** Supplied data follows **

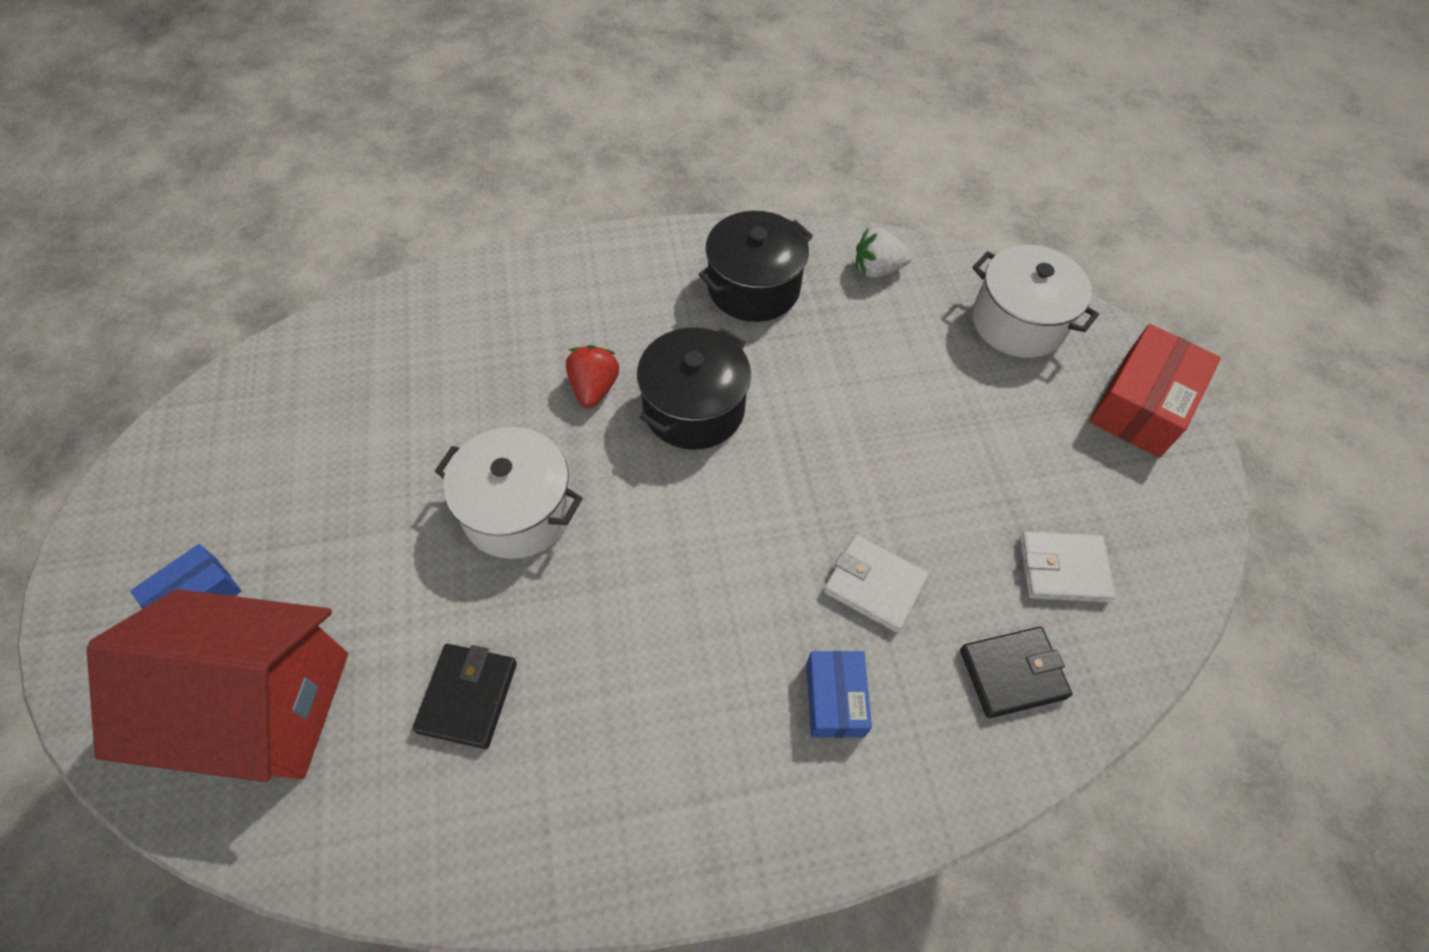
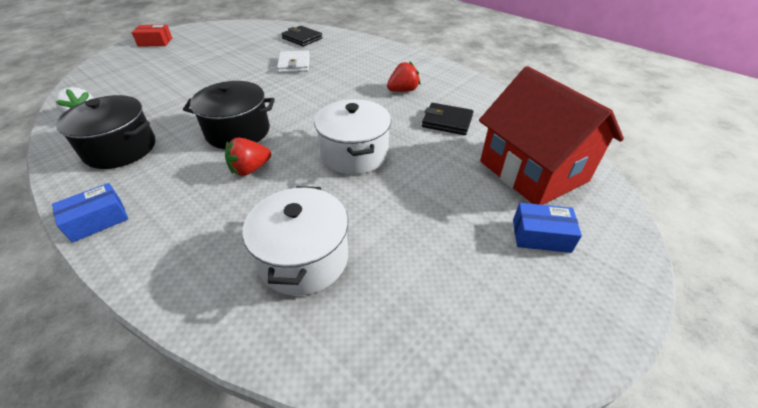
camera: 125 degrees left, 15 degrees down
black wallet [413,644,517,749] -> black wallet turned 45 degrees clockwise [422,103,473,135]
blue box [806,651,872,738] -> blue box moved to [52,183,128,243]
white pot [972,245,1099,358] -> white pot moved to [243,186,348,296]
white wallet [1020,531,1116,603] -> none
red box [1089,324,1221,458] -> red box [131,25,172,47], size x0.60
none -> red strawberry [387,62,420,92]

** End of Supplied data **

What is expected:
Whenever the string "degrees" shows up in a line of the records, copy that line.

Answer section:
camera: 125 degrees left, 15 degrees down
black wallet [413,644,517,749] -> black wallet turned 45 degrees clockwise [422,103,473,135]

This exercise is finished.